**ACTION ITEM**
Every line below from the one containing "R10: 2.2k (AGND, IC1/PA4)" through the one containing "IC2 pin VCC: none -> VA" must be transcribed exactly. Omit all lines outside that stretch.

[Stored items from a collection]
>>>

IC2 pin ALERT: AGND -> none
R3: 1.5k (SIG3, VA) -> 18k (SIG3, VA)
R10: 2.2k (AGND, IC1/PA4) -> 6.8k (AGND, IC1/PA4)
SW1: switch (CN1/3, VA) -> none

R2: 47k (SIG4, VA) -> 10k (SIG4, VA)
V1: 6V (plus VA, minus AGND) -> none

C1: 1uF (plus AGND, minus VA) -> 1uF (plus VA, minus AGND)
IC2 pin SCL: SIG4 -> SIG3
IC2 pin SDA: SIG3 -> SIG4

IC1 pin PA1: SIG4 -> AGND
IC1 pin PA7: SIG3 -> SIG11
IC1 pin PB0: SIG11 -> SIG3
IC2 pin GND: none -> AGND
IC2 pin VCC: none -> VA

<<<
>>>

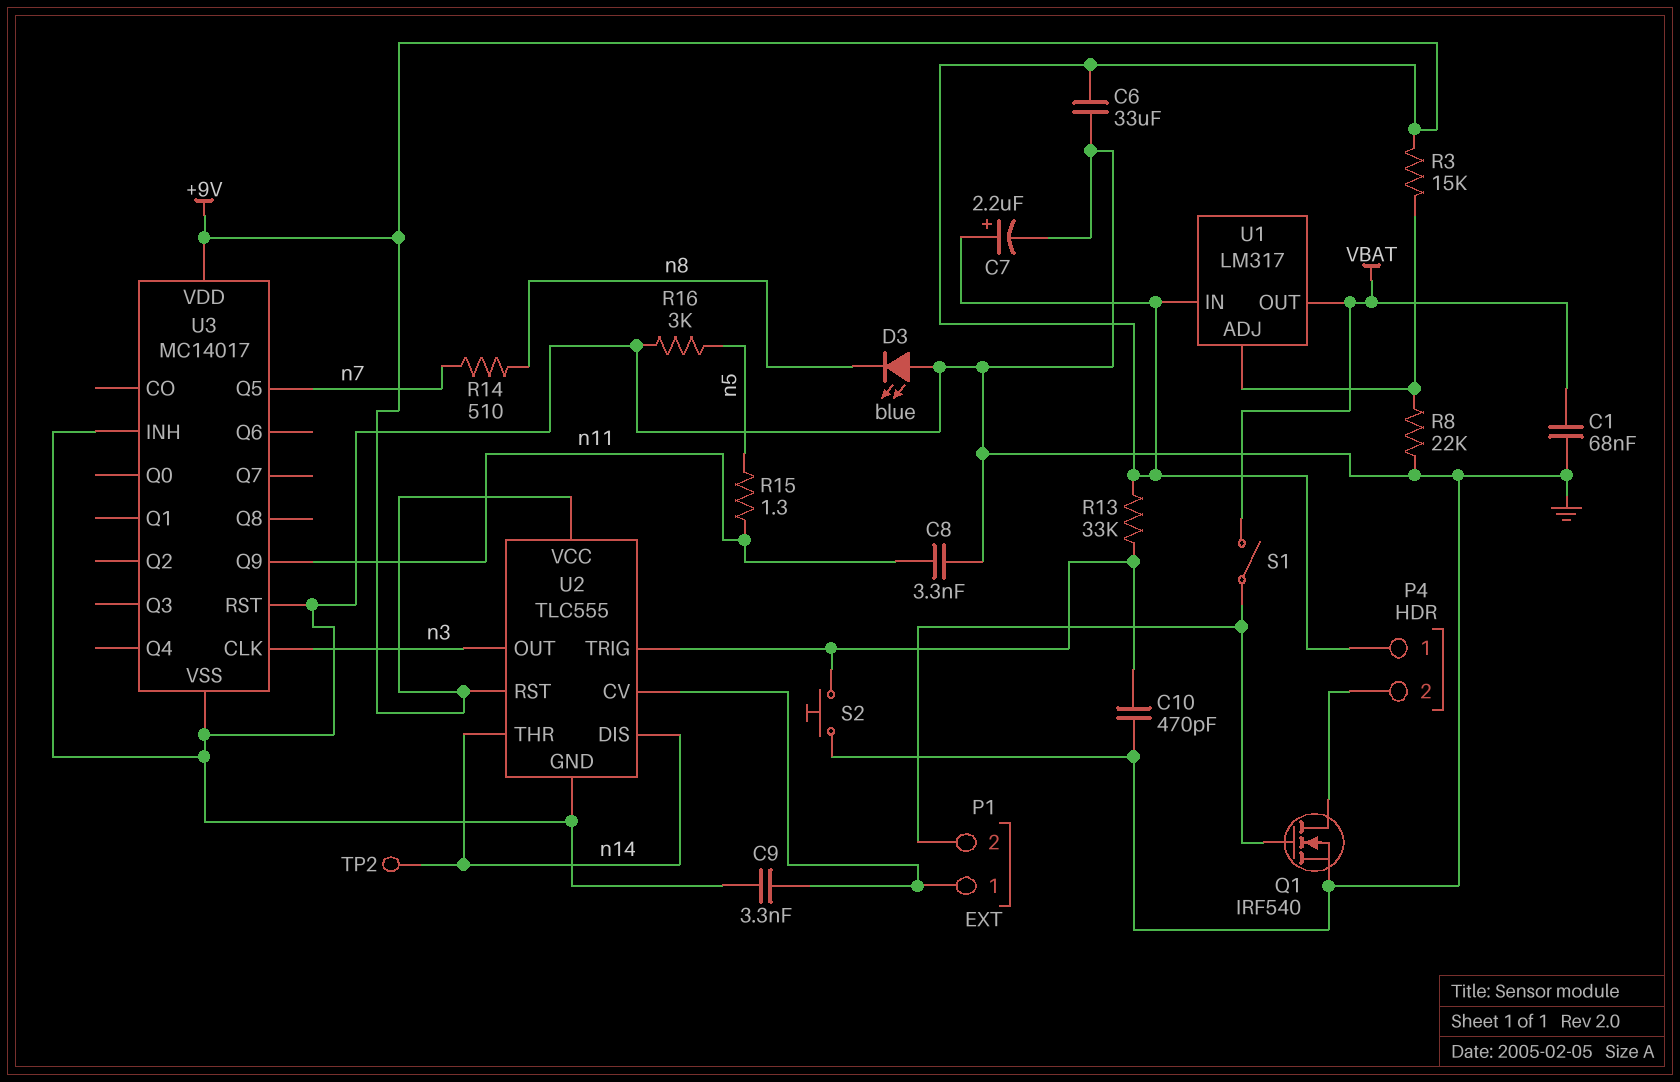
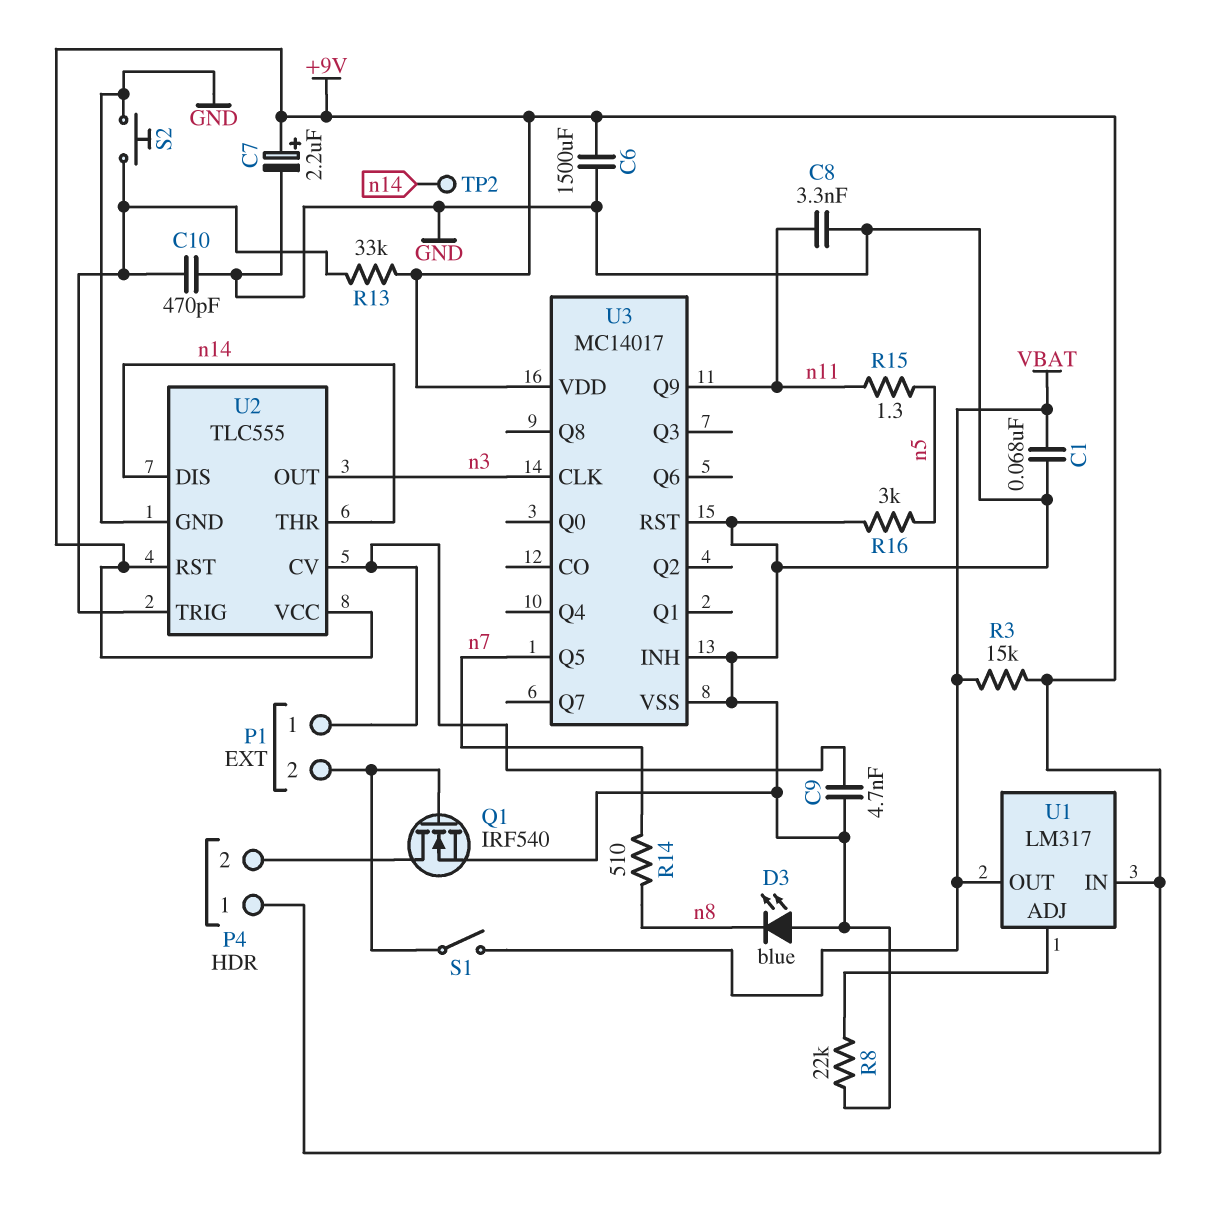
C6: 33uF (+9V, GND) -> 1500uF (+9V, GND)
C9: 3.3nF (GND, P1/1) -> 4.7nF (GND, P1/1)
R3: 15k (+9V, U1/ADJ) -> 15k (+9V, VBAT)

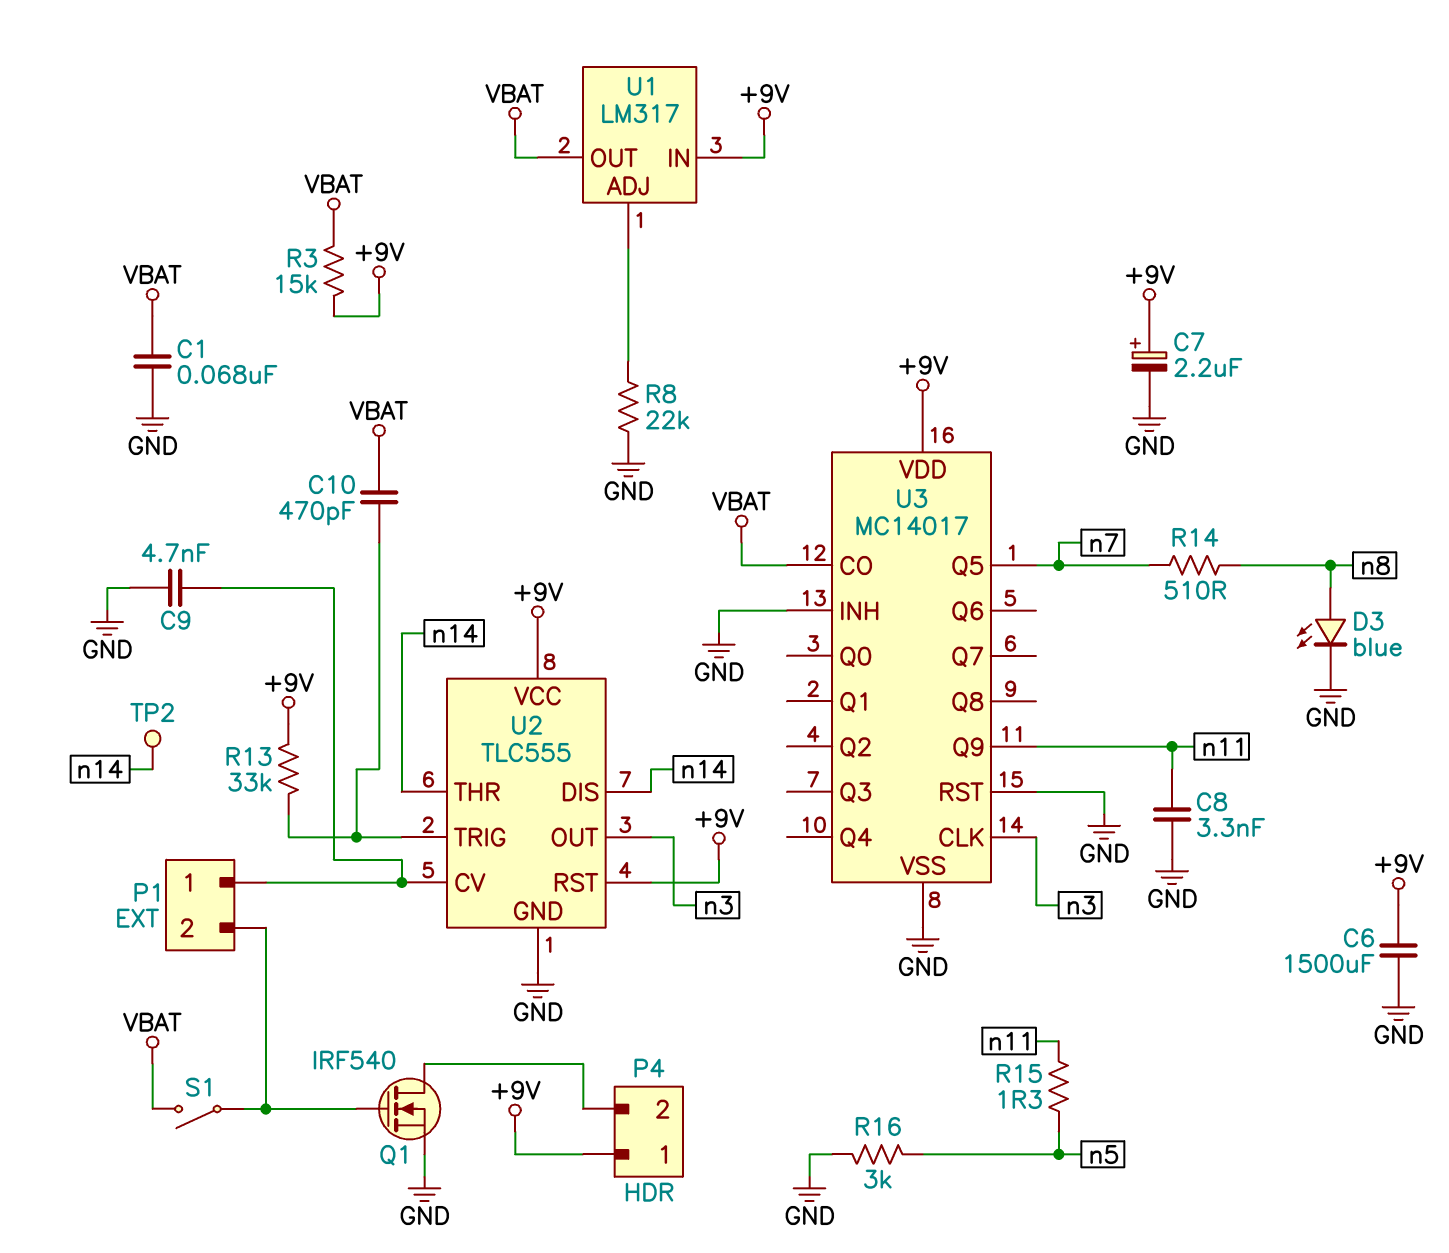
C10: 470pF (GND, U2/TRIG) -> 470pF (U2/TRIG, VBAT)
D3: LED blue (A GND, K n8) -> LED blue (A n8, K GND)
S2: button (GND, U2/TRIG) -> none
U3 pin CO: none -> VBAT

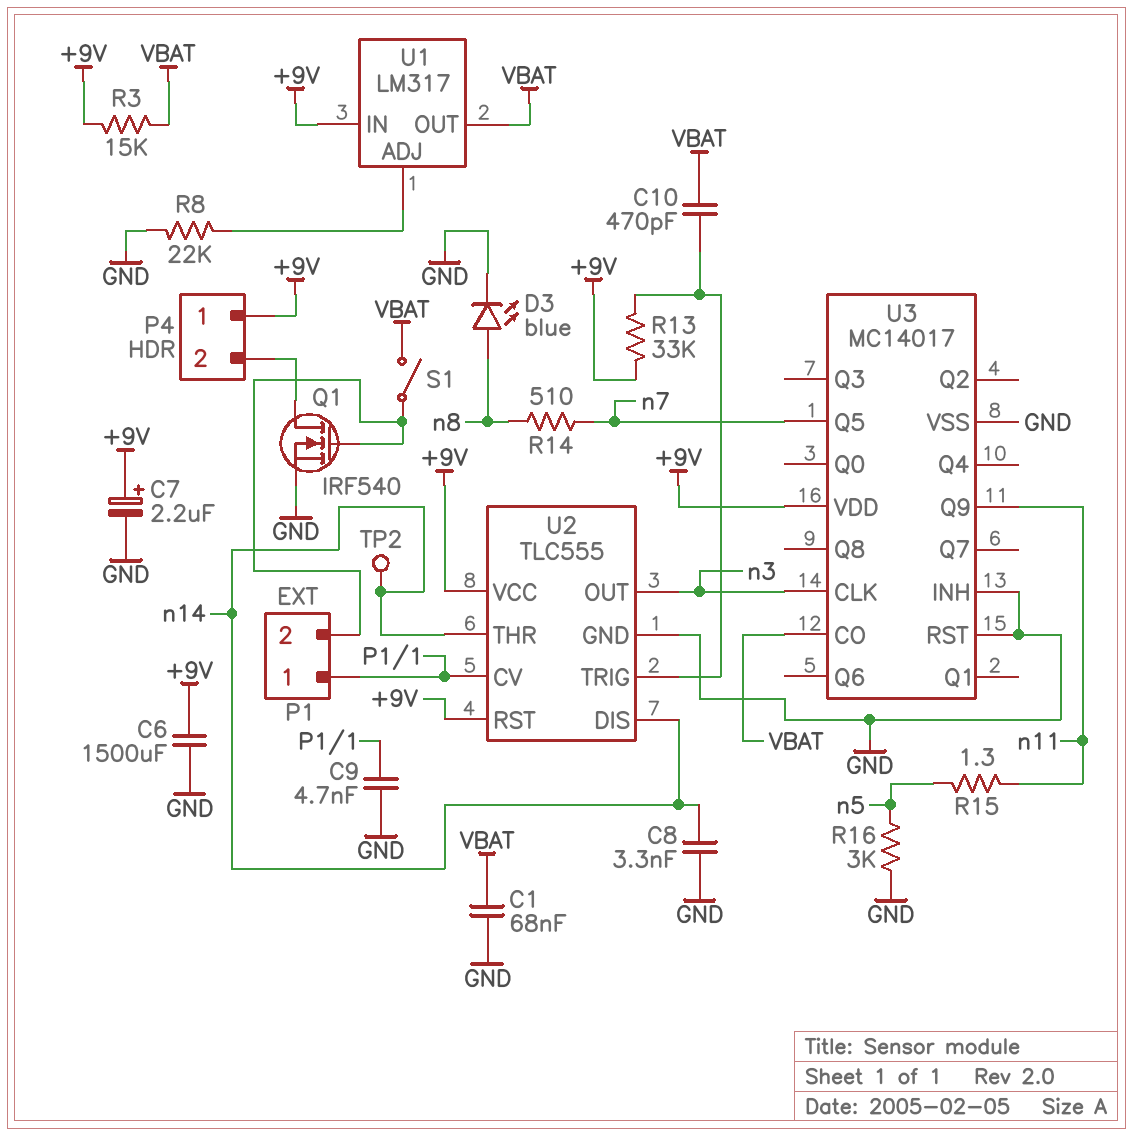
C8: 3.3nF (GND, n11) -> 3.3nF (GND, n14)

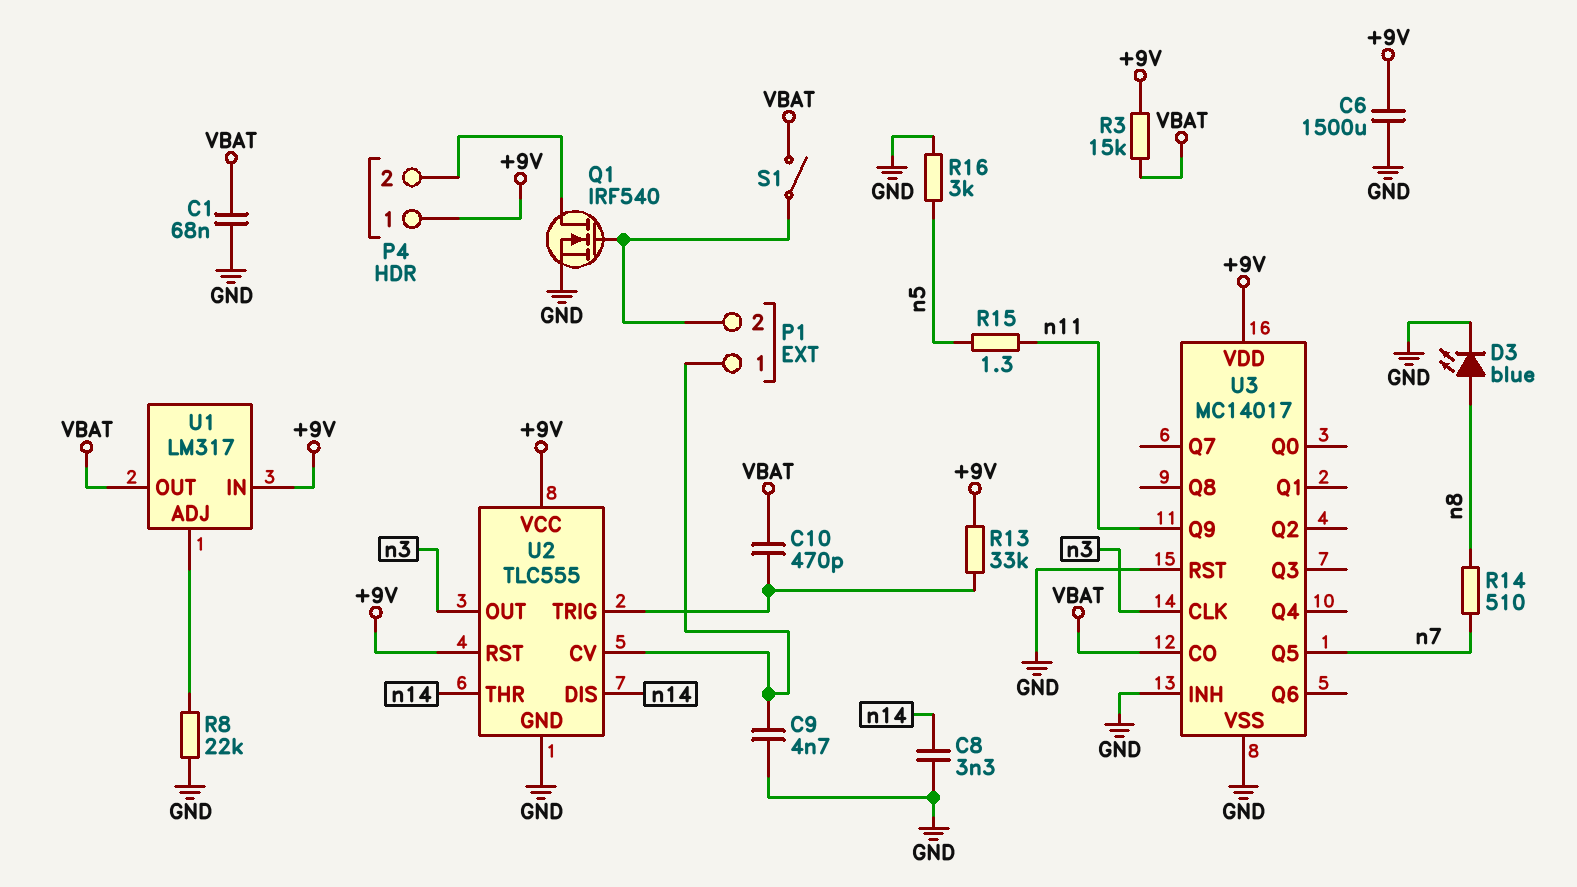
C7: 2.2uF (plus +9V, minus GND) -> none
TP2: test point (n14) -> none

<<<

**RESPONSE AREA**
R10: 2.2k (AGND, IC1/PA4) -> 6.8k (AGND, IC1/PA4)
SW1: switch (CN1/3, VA) -> none

R2: 47k (SIG4, VA) -> 10k (SIG4, VA)
V1: 6V (plus VA, minus AGND) -> none

C1: 1uF (plus AGND, minus VA) -> 1uF (plus VA, minus AGND)
IC2 pin SCL: SIG4 -> SIG3
IC2 pin SDA: SIG3 -> SIG4

IC1 pin PA1: SIG4 -> AGND
IC1 pin PA7: SIG3 -> SIG11
IC1 pin PB0: SIG11 -> SIG3
IC2 pin GND: none -> AGND
IC2 pin VCC: none -> VA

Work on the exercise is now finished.